Data extract:

──────────────────────────────

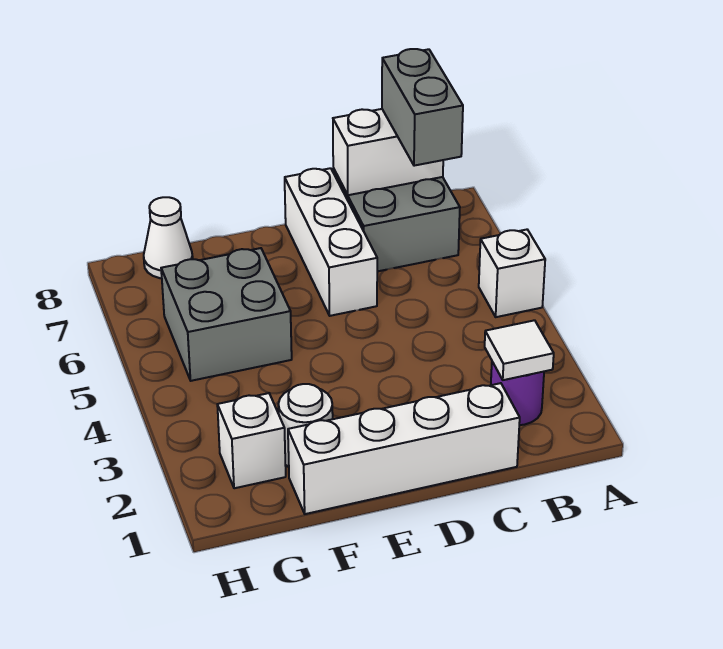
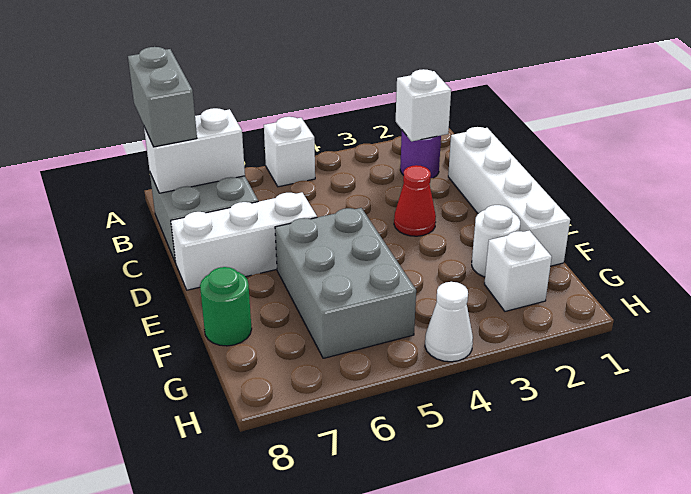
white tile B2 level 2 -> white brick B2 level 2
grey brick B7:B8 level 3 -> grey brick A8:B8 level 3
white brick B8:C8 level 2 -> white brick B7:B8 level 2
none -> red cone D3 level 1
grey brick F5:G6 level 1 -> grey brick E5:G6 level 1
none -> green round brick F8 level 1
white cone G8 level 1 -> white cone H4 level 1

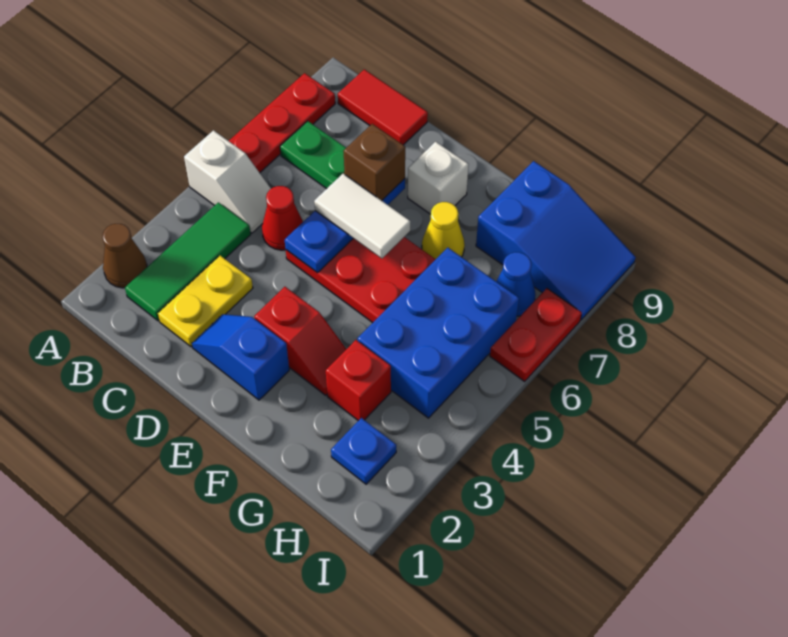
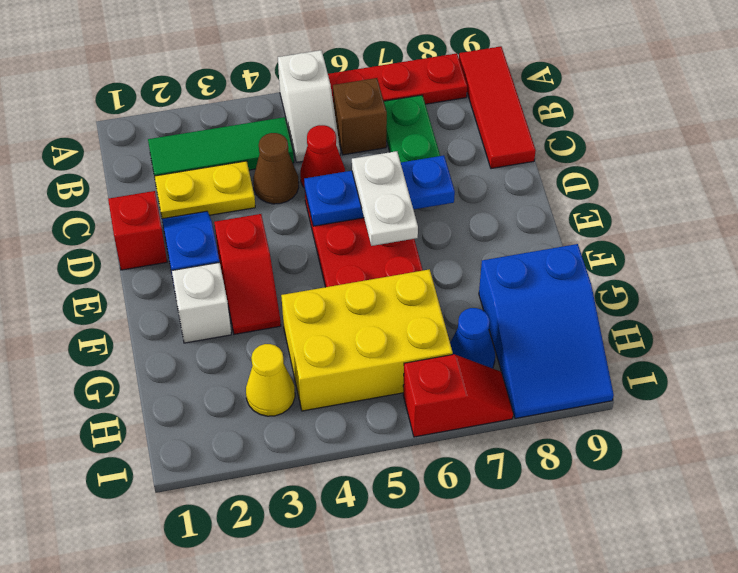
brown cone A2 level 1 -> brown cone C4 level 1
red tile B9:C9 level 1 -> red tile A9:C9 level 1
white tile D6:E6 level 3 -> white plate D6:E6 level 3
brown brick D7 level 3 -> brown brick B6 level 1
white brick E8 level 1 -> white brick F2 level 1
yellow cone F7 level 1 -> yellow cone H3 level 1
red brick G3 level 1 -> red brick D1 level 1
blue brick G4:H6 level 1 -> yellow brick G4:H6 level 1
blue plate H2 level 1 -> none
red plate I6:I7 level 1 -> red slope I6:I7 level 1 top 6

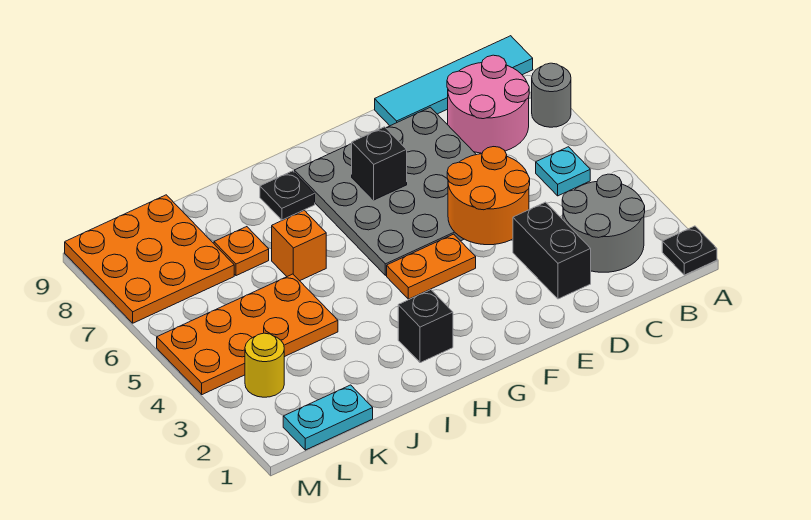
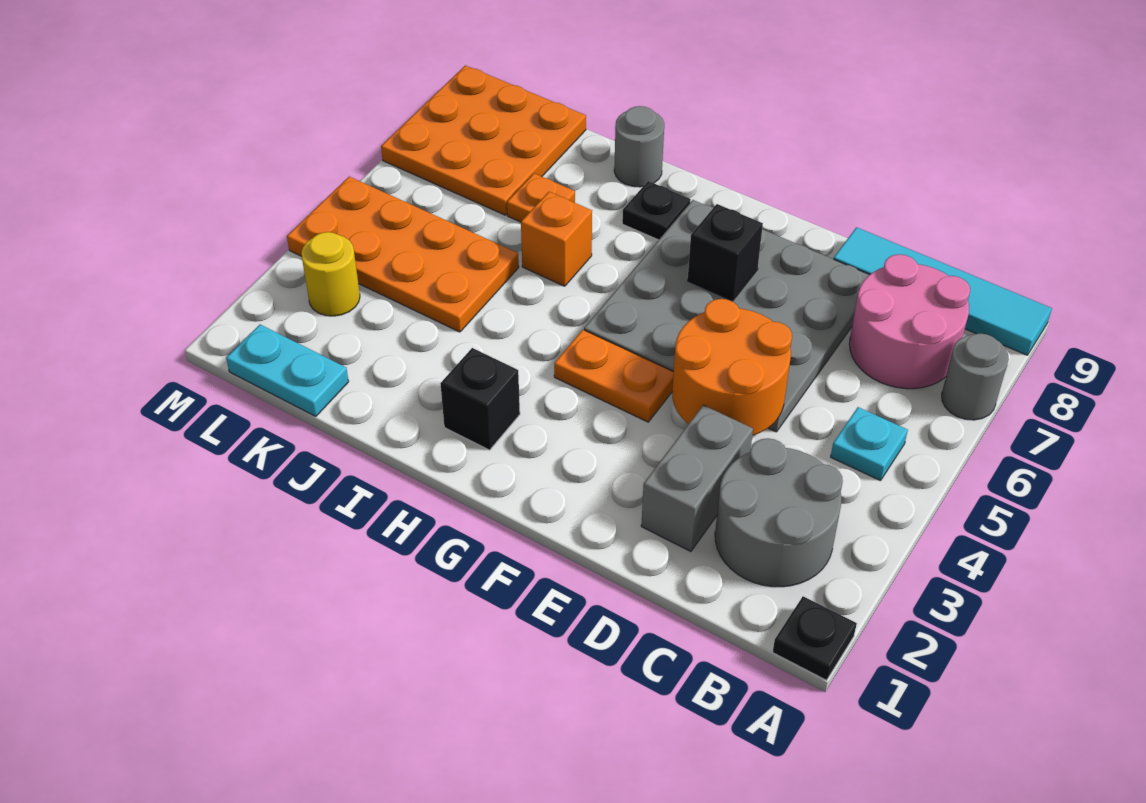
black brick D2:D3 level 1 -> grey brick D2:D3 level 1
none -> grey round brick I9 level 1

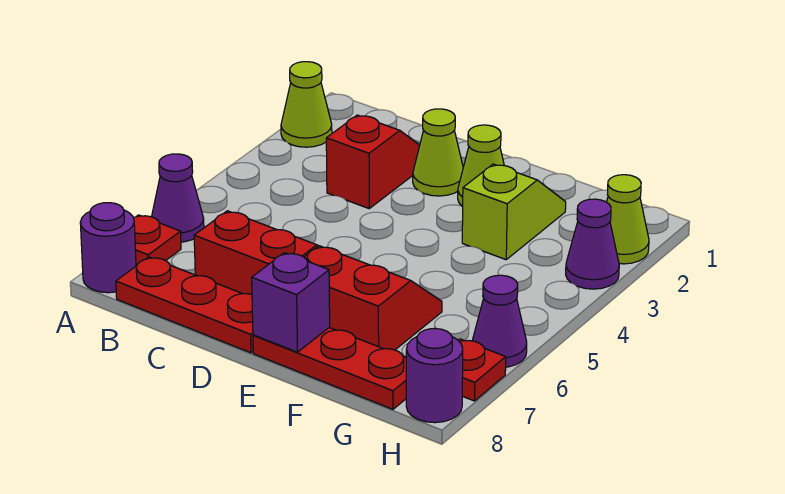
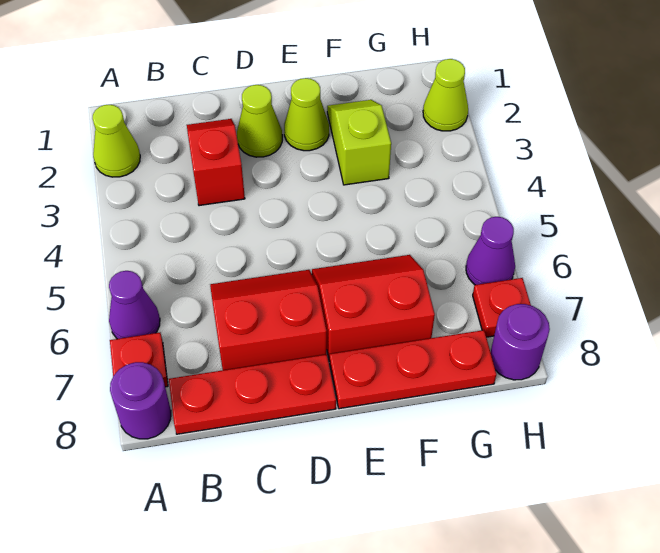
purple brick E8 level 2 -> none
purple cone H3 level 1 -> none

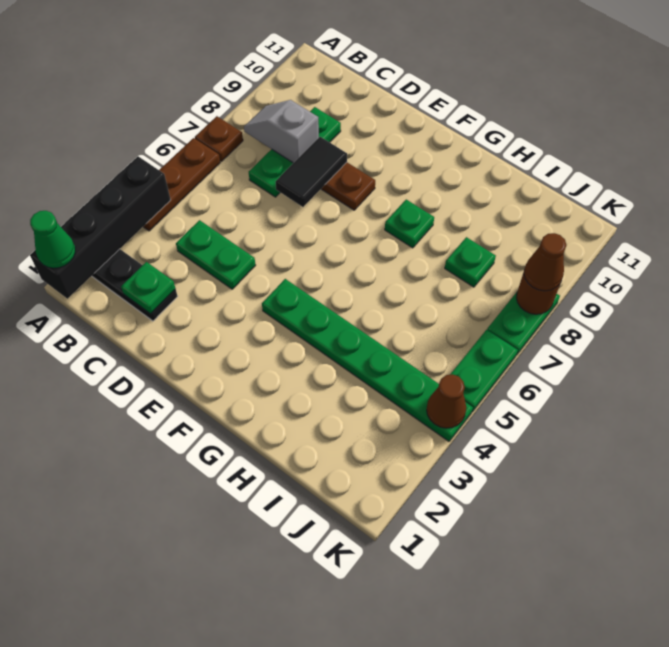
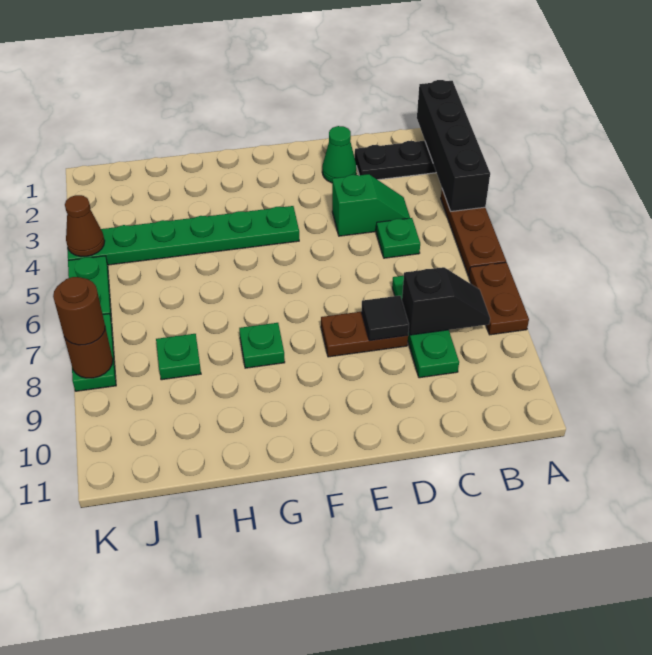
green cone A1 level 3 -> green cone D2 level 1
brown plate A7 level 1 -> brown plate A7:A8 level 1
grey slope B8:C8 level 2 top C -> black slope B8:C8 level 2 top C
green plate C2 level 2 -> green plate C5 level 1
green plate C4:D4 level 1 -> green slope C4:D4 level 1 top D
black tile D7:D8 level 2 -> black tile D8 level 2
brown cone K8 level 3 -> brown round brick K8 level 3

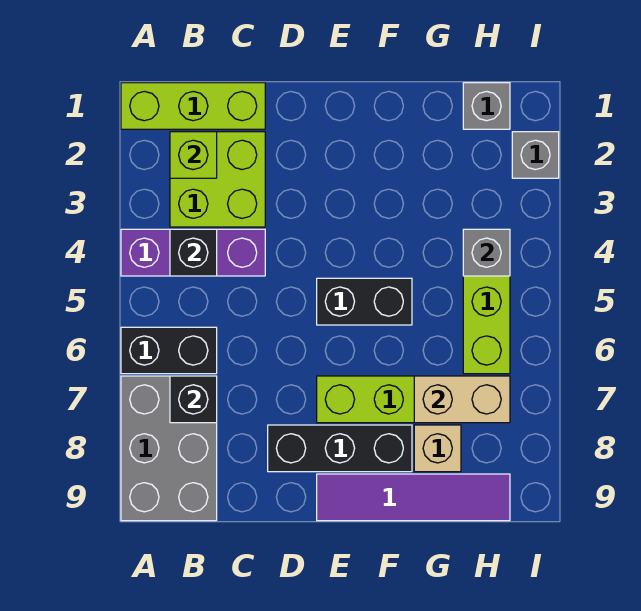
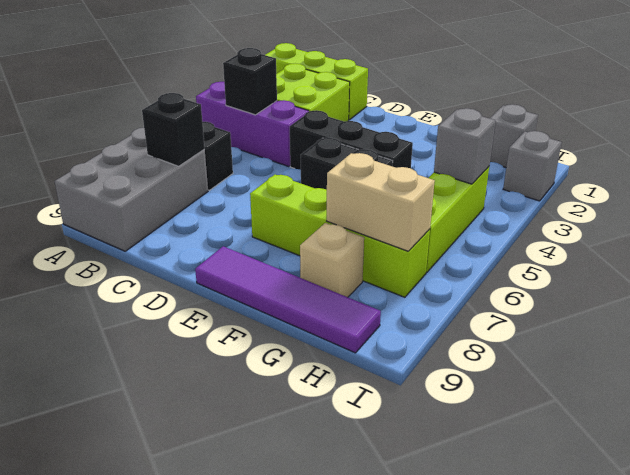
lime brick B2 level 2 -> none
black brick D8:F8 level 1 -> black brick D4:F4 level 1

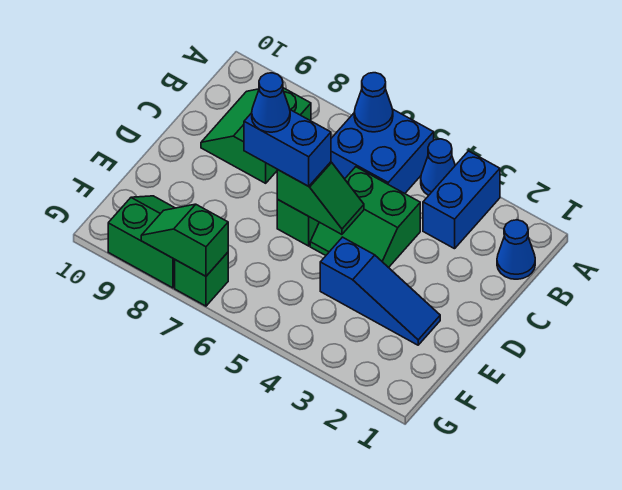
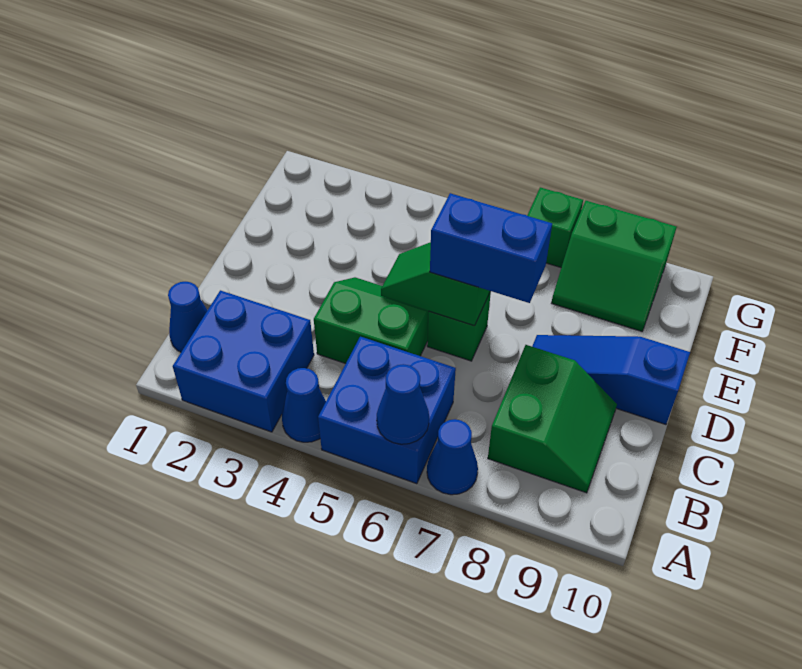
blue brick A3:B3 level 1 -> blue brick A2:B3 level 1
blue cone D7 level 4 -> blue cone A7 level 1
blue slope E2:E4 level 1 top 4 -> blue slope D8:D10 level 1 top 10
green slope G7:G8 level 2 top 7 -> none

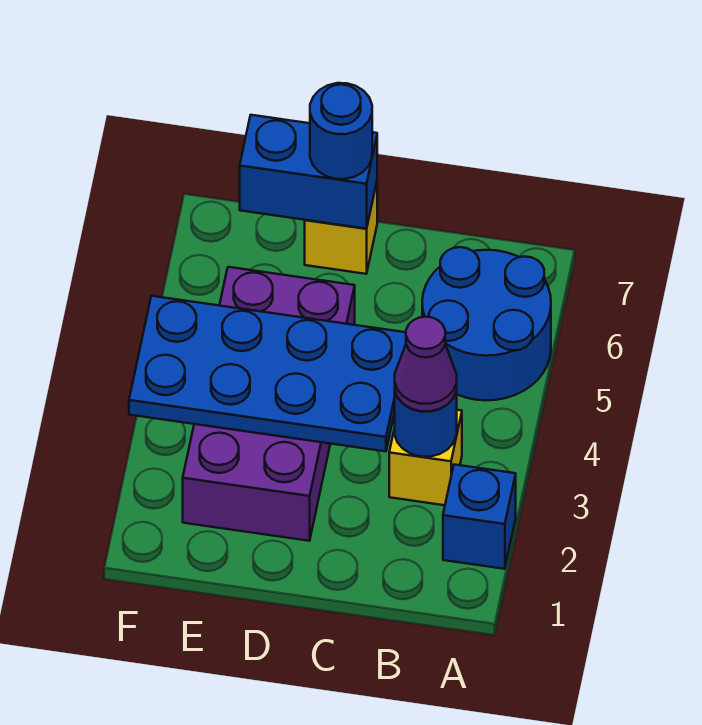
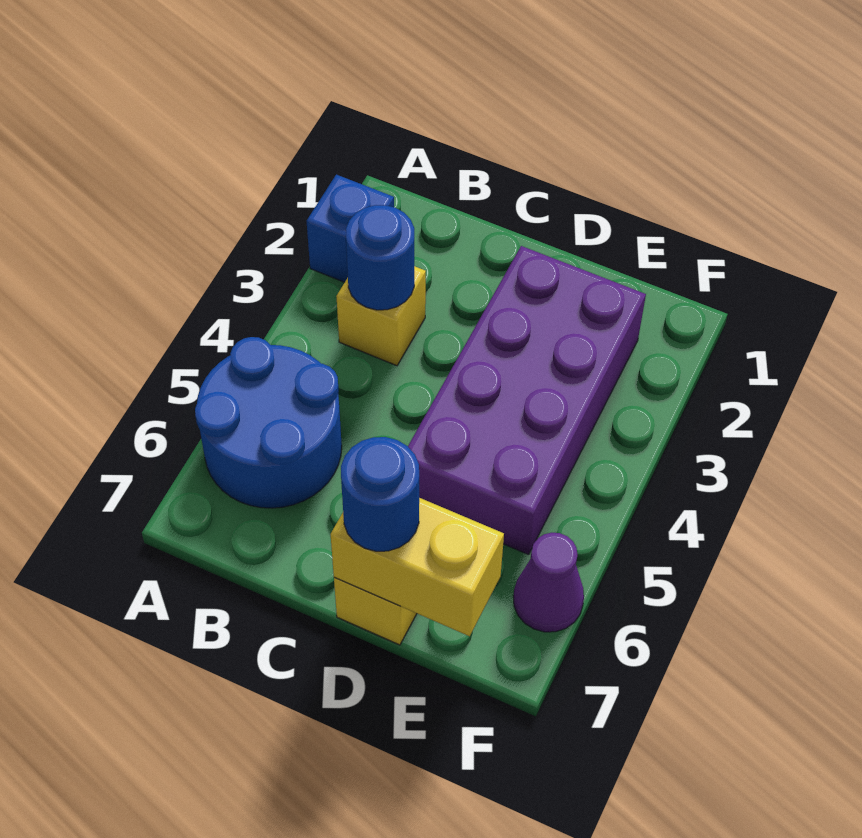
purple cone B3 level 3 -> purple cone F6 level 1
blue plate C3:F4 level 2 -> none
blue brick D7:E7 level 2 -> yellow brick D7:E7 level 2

──────────────────────────────

Task statement: Go to the line above that has "grey brick B7:B8" and copy exactly from there down to the line that has "grey slope B8:C8", both included. Leave the pictures out.

Result:
grey brick B7:B8 level 3 -> grey brick A8:B8 level 3
white brick B8:C8 level 2 -> white brick B7:B8 level 2
none -> red cone D3 level 1
grey brick F5:G6 level 1 -> grey brick E5:G6 level 1
none -> green round brick F8 level 1
white cone G8 level 1 -> white cone H4 level 1

brown cone A2 level 1 -> brown cone C4 level 1
red tile B9:C9 level 1 -> red tile A9:C9 level 1
white tile D6:E6 level 3 -> white plate D6:E6 level 3
brown brick D7 level 3 -> brown brick B6 level 1
white brick E8 level 1 -> white brick F2 level 1
yellow cone F7 level 1 -> yellow cone H3 level 1
red brick G3 level 1 -> red brick D1 level 1
blue brick G4:H6 level 1 -> yellow brick G4:H6 level 1
blue plate H2 level 1 -> none
red plate I6:I7 level 1 -> red slope I6:I7 level 1 top 6

black brick D2:D3 level 1 -> grey brick D2:D3 level 1
none -> grey round brick I9 level 1

purple brick E8 level 2 -> none
purple cone H3 level 1 -> none

green cone A1 level 3 -> green cone D2 level 1
brown plate A7 level 1 -> brown plate A7:A8 level 1
grey slope B8:C8 level 2 top C -> black slope B8:C8 level 2 top C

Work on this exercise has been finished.